From the records below, copy each line that has the word "none" in it.

START Excerpted data

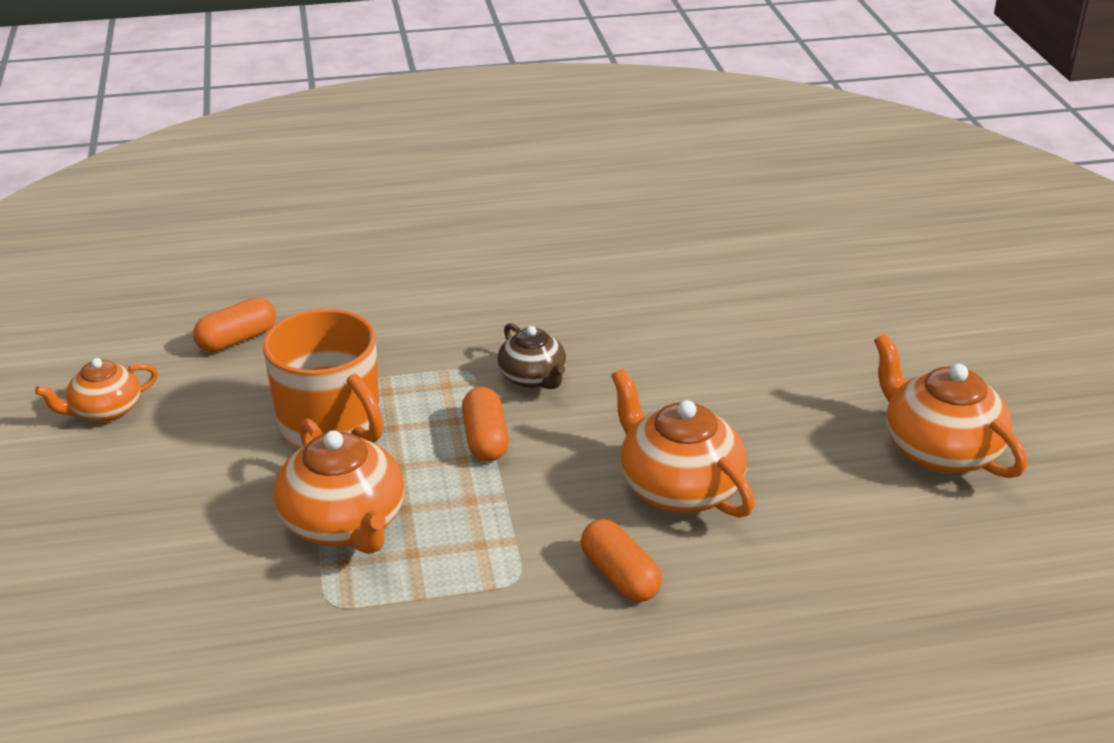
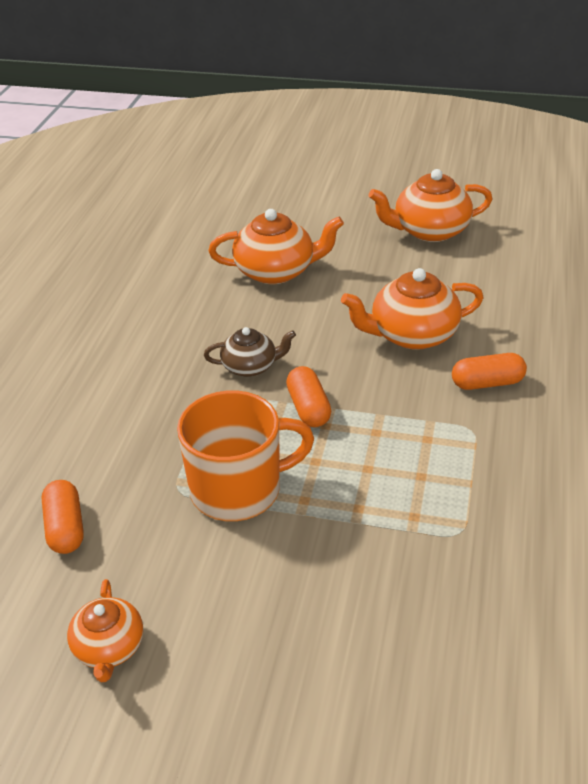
camera: 65 degrees left, 5 degrees up
(344, 523) = (368, 507): orange teapot -> orange teapot (276, 271)
(485, 439) = (308, 408): orange capsule -> orange capsule turned 60 degrees clockwise

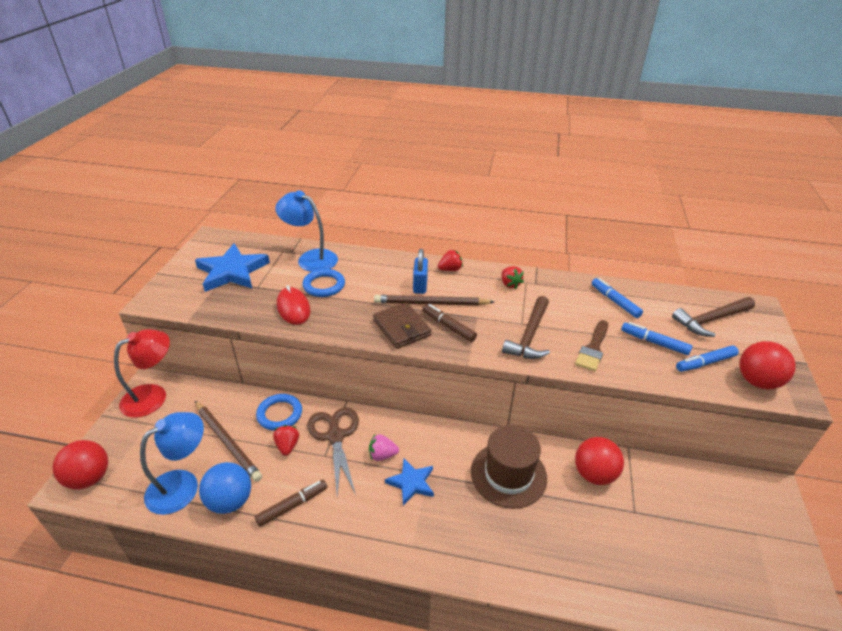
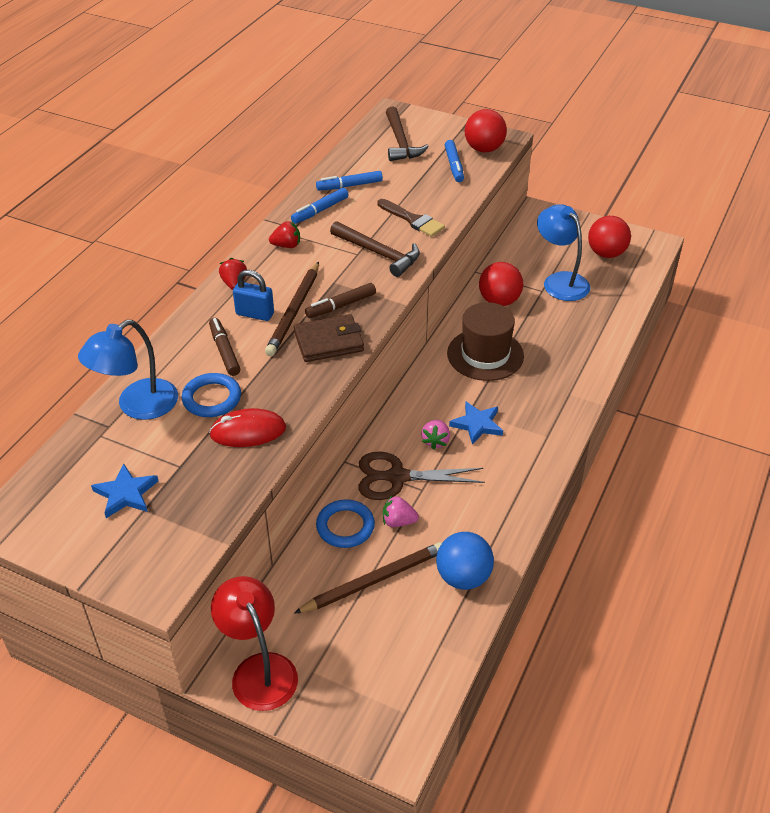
camera: 75 degrees left, 5 degrees up
(89, 478) = (390, 730): red ball -> red ball (606, 253)
(182, 484) = (428, 625): blue lamp -> blue lamp (560, 281)
(232, 272) = (126, 494): blue star -> blue star, size x0.58
(287, 446) = (398, 521): red strawberry -> pink strawberry
(292, 505) = (482, 522): brown marker -> brown marker (224, 351)
(654, 342) = (418, 183): blue marker -> blue marker (320, 210)

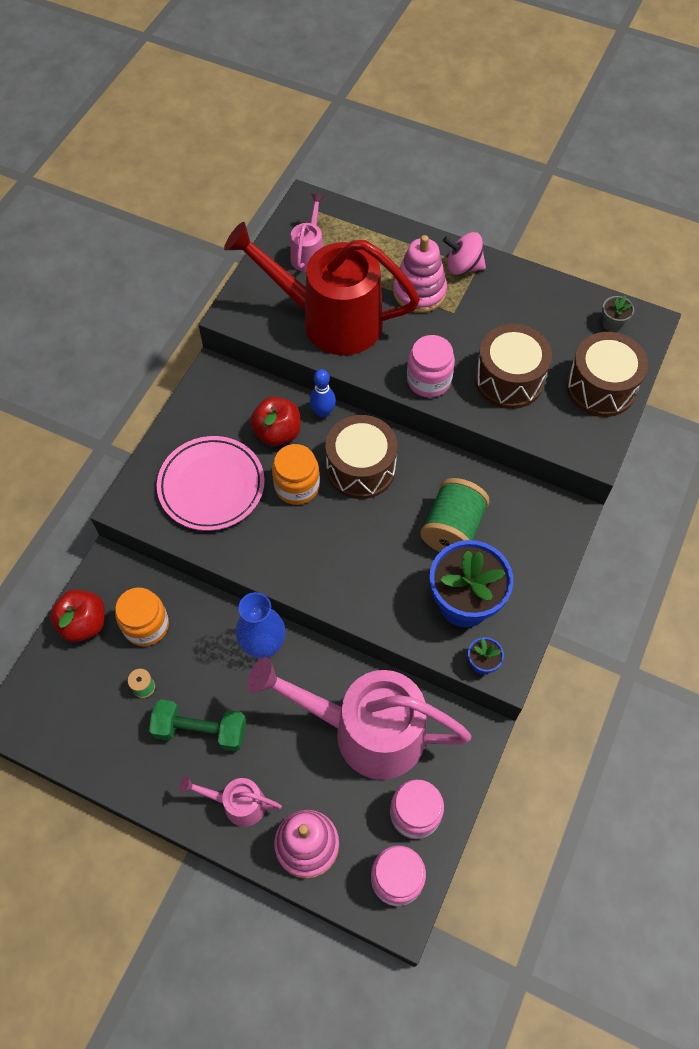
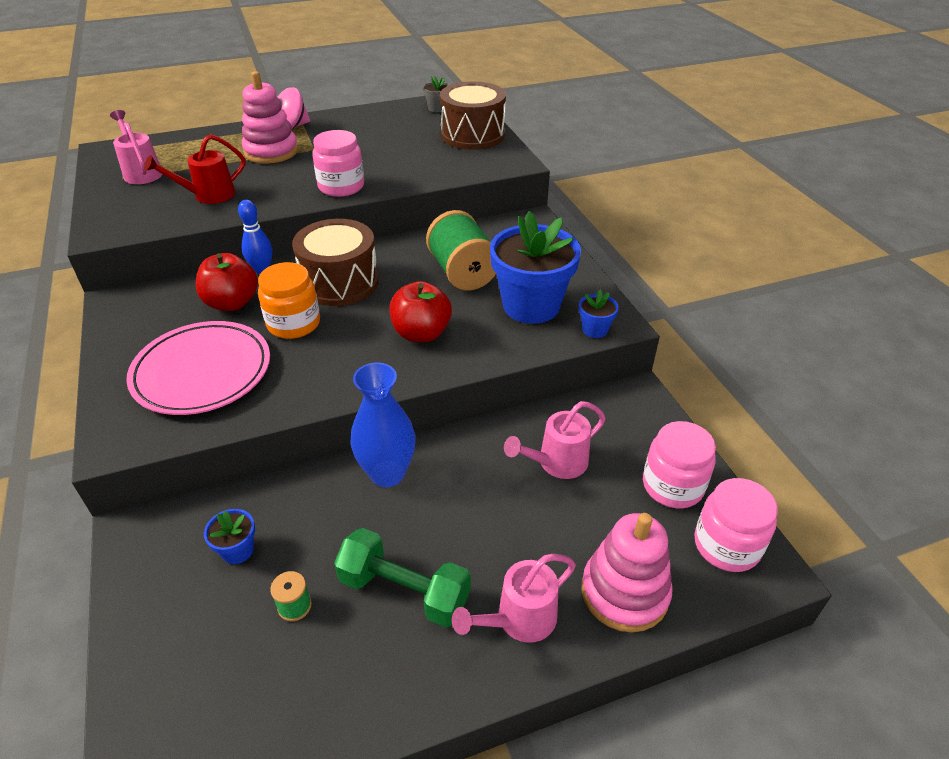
camera: 45 degrees left, 20 degrees down
(84, 623) = (152, 606): red apple -> red apple (421, 333)
(146, 625) = (237, 550): orange jar -> blue flower pot
(201, 730) = (404, 591): green dumbbell -> green dumbbell turned 60 degrees clockwise
(329, 320) = (208, 195): red watering can -> red watering can, size x0.45
(365, 731) = (556, 463): pink watering can -> pink watering can, size x0.45
(509, 379) = (403, 159): brown drum -> none

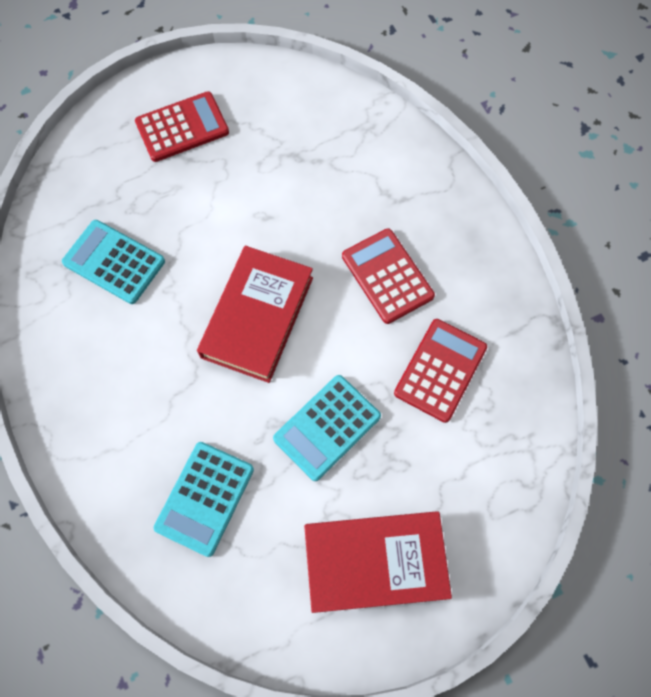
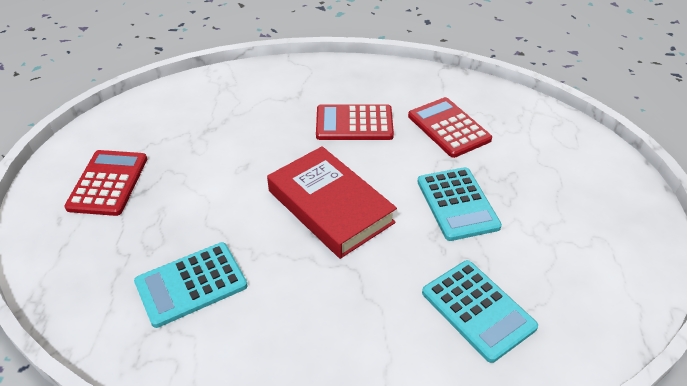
camera: 60 degrees left, 25 degrees down
(375, 562) = (586, 221): red book -> none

END Excerpted data

Problem solution:
(509, 379) = (403, 159): brown drum -> none
(375, 562) = (586, 221): red book -> none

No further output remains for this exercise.